# Task instructions
Extract each line holding the word "brick" from the entries.

[Spatial reasoning data]
• • • •
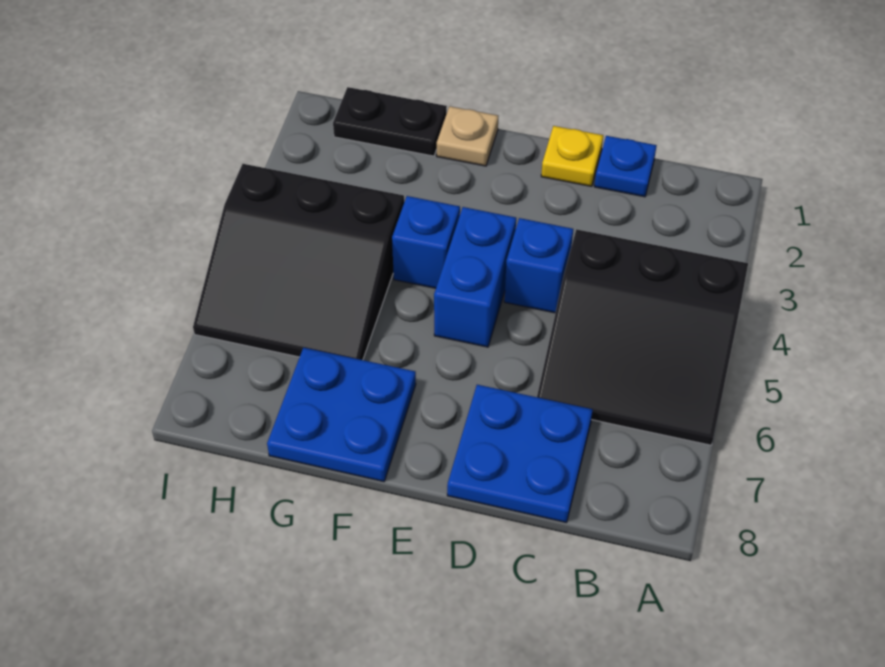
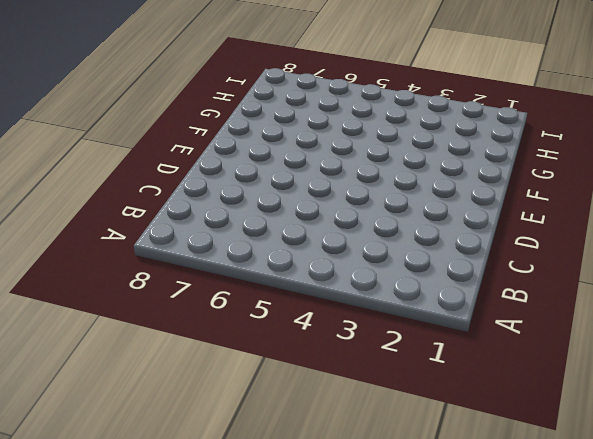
none -> black slope A4:C6 level 1 top 4
none -> blue plate C1 level 1

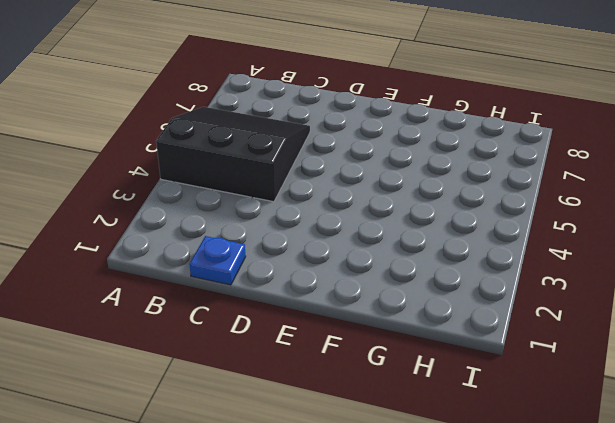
none -> blue plate C7:D8 level 1
none -> yellow plate D1 level 1

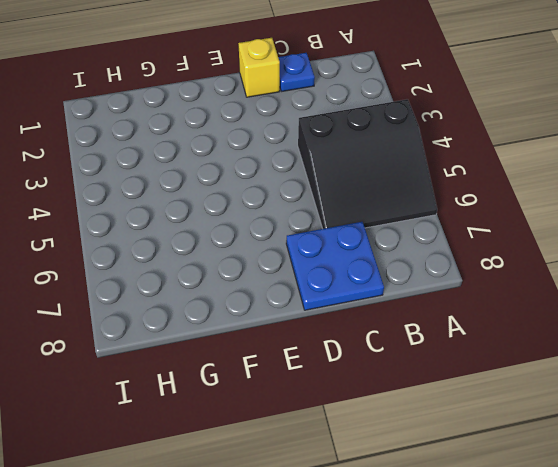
yellow brick D1 level 1 -> yellow plate D1 level 1
none -> blue brick D4 level 1
none -> blue brick E4:E5 level 1

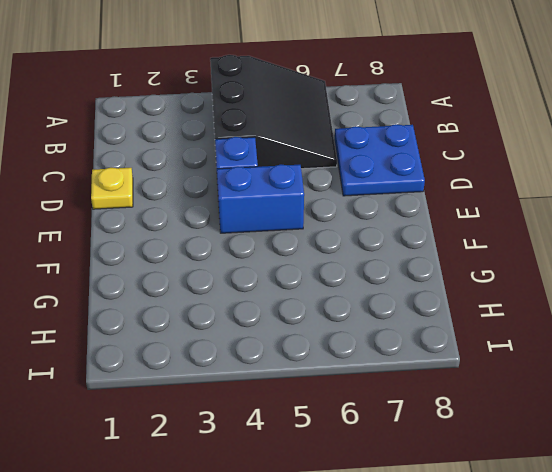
none -> blue plate C1 level 1
none -> tan plate F1 level 1

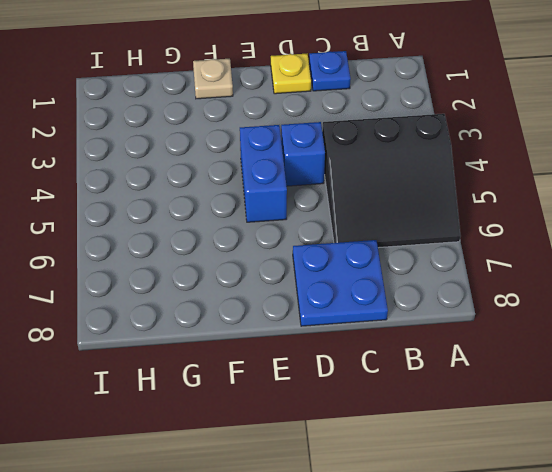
none -> blue brick F4 level 1
none -> blue plate F7:G8 level 1

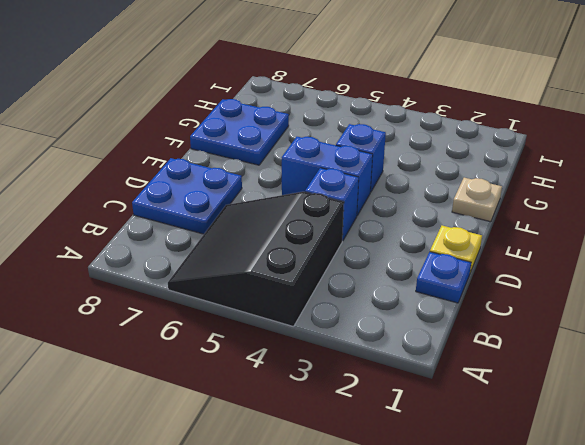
none -> black plate G1:H1 level 1
none -> black slope G4:I6 level 1 top 4

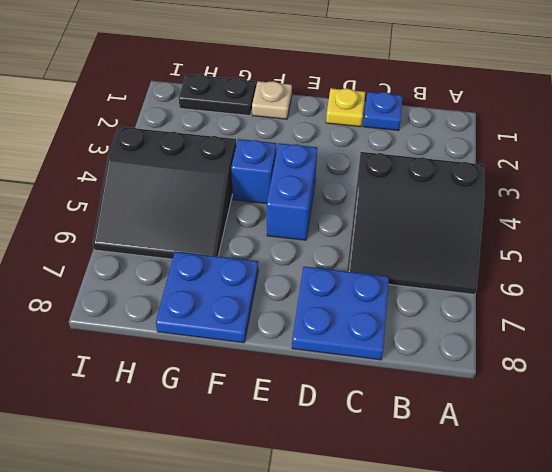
none -> blue brick D4 level 1

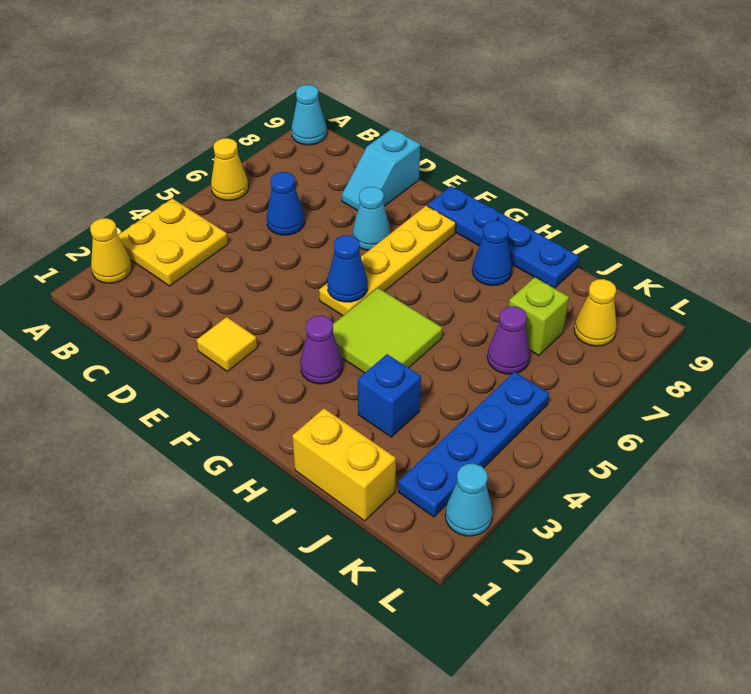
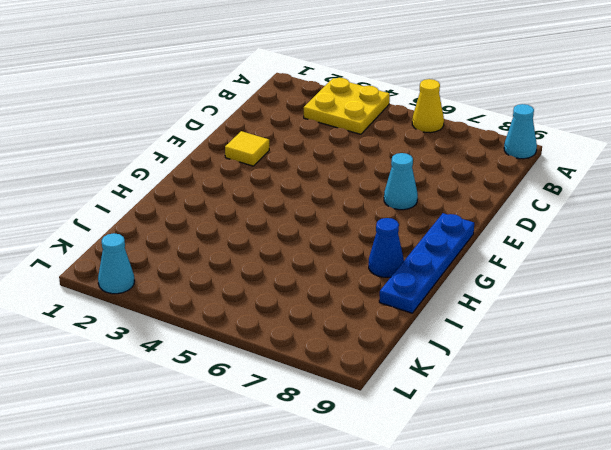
none -> yellow cone A2 level 1
none -> blue cone C6 level 1
none -> cyan slope D8:D9 level 1 top 9

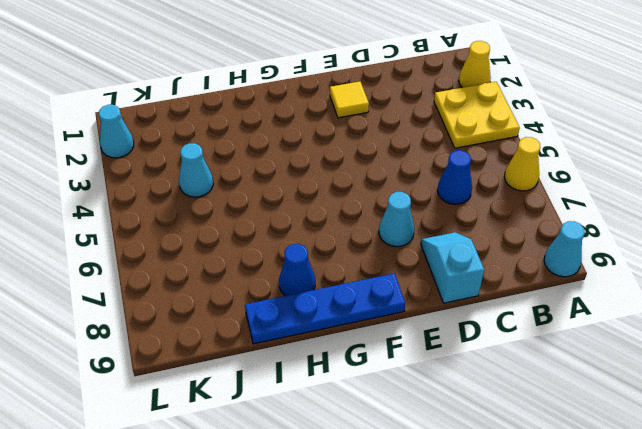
cyan cone J4 level 1 -> none
none -> yellow plate F5:F8 level 1
none -> purple cone G3 level 1
none -> lime tile G4:H5 level 1

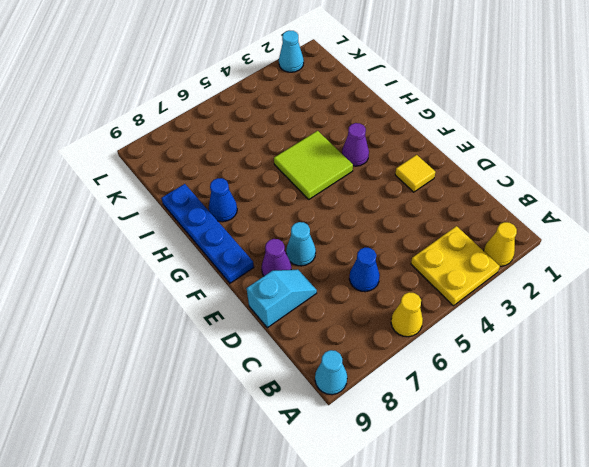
purple cone E8 level 1 -> purple cone J6 level 1
none -> yellow plate F5:F8 level 1
none -> yellow brick I1:J1 level 1
none -> blue brick I3 level 1

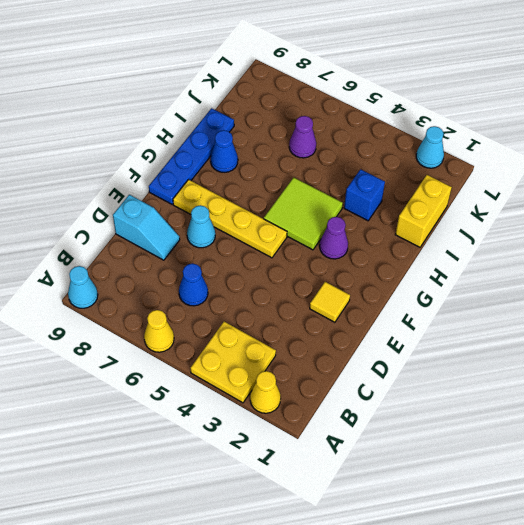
none -> lime brick J7 level 1
none -> blue plate K2:K5 level 1
none -> yellow cone K8 level 1

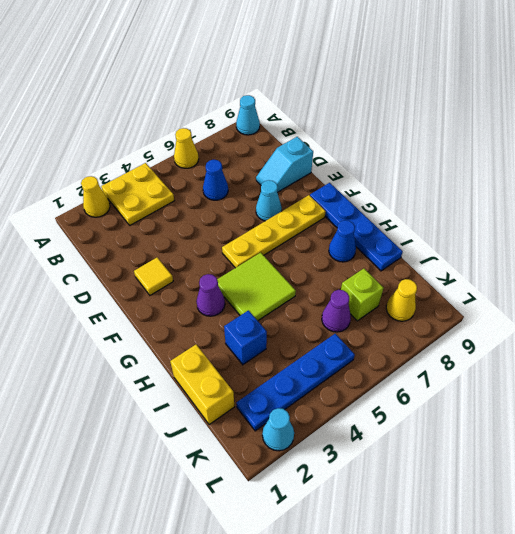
none -> blue cone F5 level 2

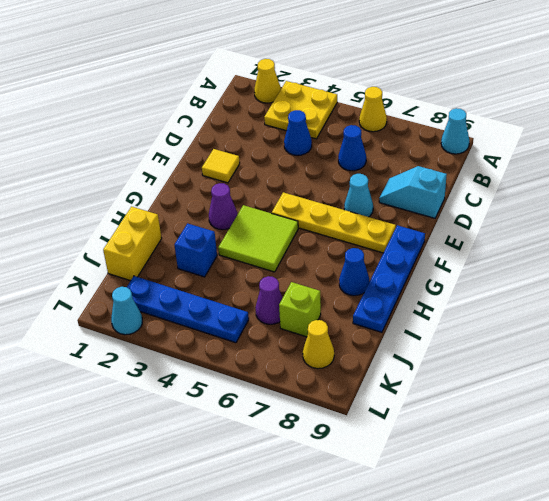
blue cone C4 level 1 -> blue cone F5 level 2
• • • •
# Solution to this problem
yellow brick D1 level 1 -> yellow plate D1 level 1
none -> blue brick D4 level 1
none -> blue brick E4:E5 level 1
none -> blue brick F4 level 1
none -> blue brick D4 level 1
none -> yellow brick I1:J1 level 1
none -> blue brick I3 level 1
none -> lime brick J7 level 1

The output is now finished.